● **Dataset section**:
· · ·

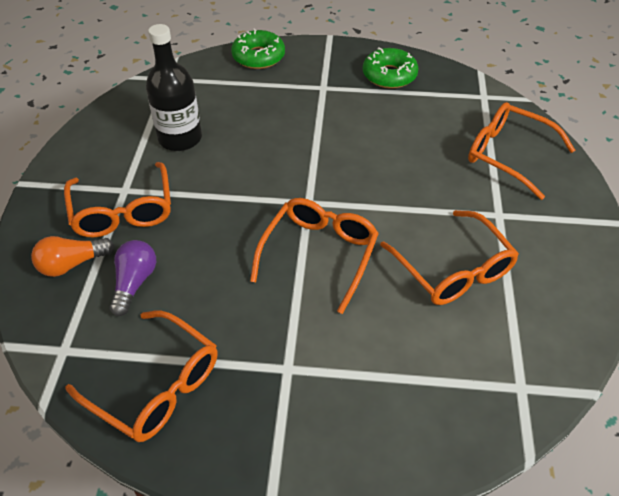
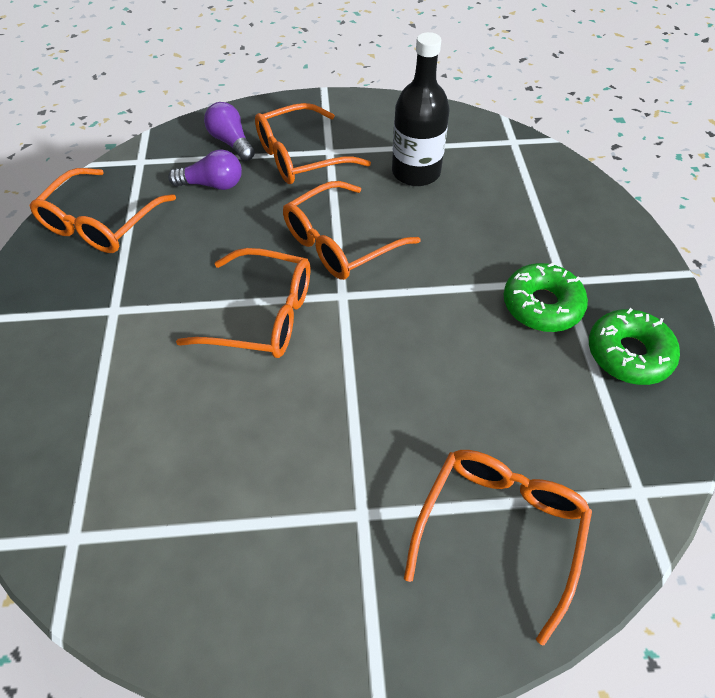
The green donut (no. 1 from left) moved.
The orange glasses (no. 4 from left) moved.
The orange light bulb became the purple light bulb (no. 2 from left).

· · ·

● **Try it**:
Among the lines above, count those that include the word "moved". Give only the result.

● **Solution for this exercise**:
2